▶ Description of the task
Among the entries that follow, how many lines contain the string "none"? Write the number alone.

───── Data provided ─────

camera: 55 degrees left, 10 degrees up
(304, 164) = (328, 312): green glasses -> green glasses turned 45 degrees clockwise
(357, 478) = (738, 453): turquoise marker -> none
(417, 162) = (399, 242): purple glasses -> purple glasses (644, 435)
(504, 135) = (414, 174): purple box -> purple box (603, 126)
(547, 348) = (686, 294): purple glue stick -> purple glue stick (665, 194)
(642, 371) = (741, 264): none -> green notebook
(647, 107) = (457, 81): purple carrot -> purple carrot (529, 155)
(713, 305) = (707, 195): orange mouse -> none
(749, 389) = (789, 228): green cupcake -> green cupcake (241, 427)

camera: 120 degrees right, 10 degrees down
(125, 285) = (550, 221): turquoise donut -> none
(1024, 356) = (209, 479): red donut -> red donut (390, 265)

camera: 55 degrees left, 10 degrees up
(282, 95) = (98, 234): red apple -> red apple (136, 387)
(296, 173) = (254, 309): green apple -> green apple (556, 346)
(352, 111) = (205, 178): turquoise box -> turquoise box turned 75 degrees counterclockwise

─────
───── Data provided ─────

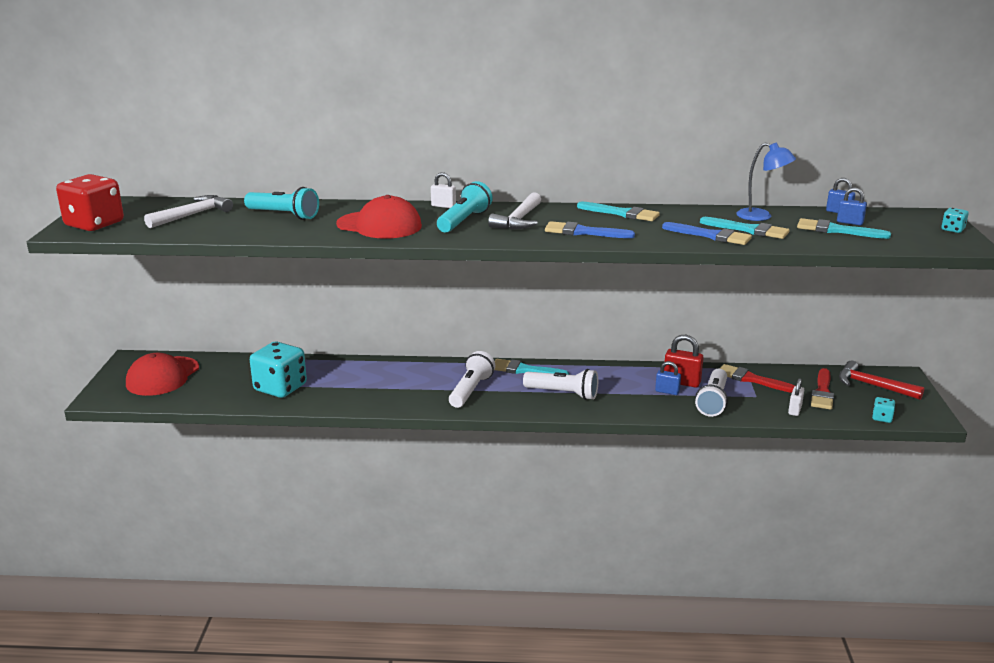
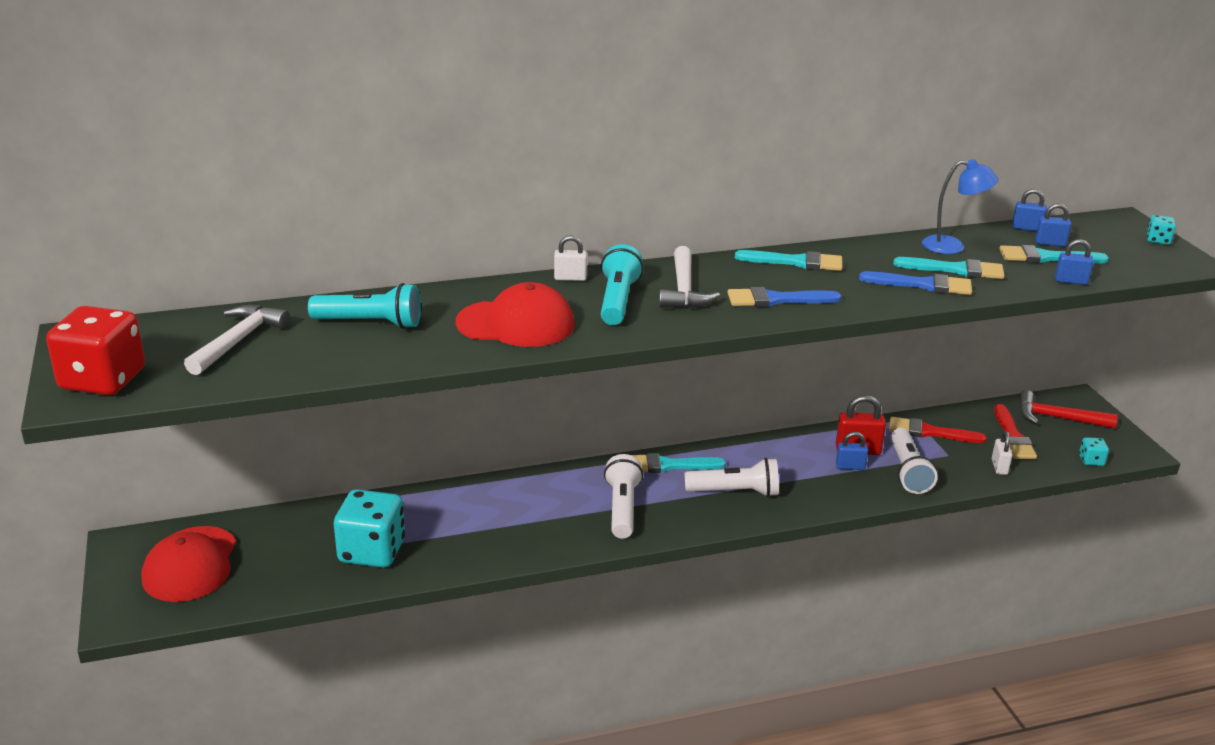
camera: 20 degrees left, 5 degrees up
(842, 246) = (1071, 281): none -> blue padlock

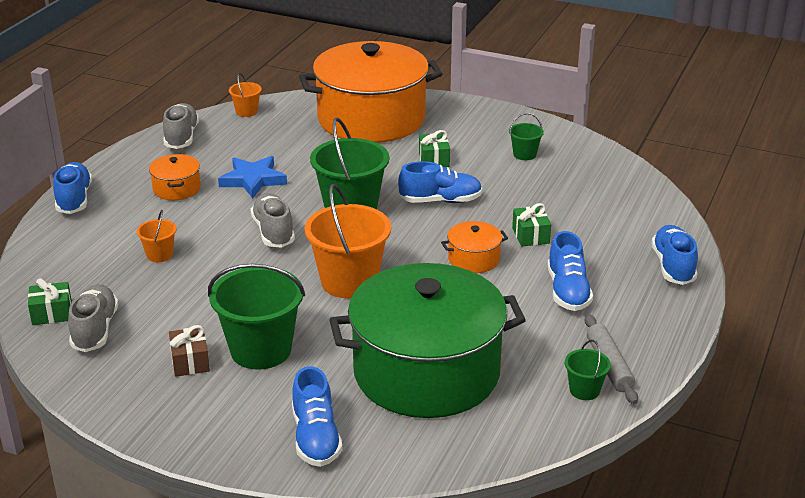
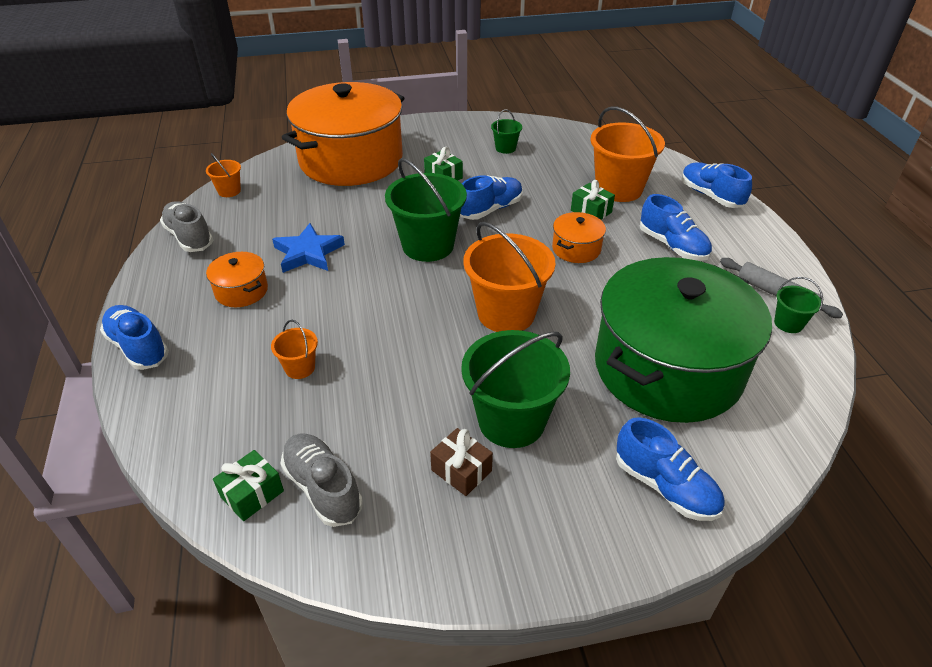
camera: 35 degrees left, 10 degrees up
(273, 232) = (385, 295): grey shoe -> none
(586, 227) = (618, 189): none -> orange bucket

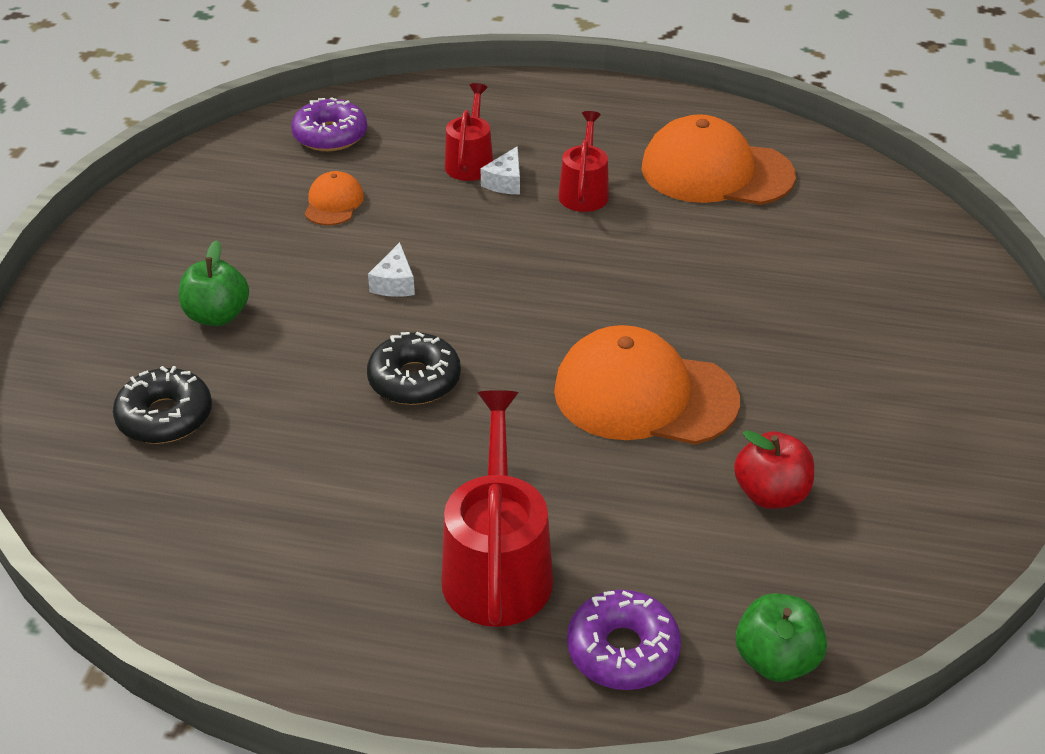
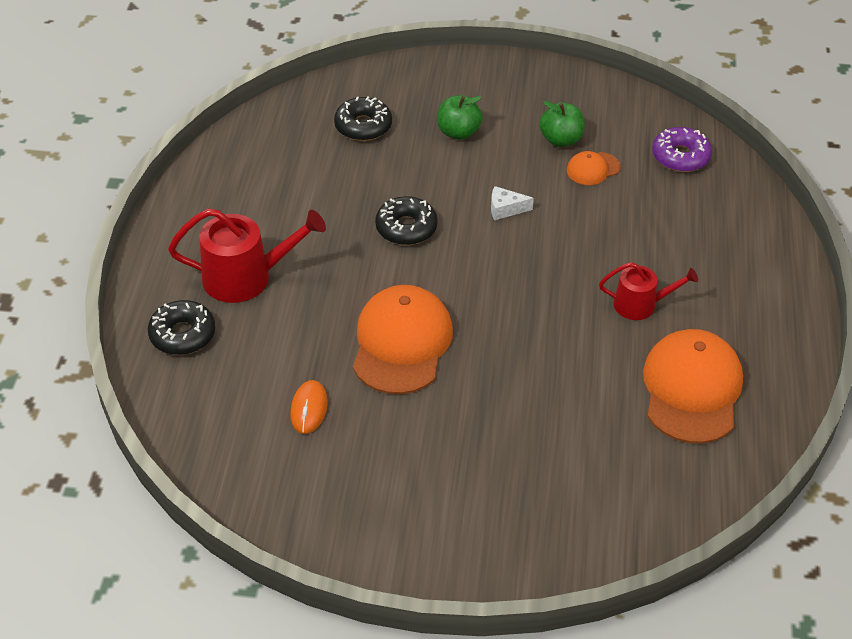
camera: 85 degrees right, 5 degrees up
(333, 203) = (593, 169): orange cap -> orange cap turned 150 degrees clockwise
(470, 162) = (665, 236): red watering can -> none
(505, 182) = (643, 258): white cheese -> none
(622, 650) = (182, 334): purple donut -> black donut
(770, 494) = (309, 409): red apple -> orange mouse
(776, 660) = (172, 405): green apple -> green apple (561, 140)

─────

▶ Exercise solution
9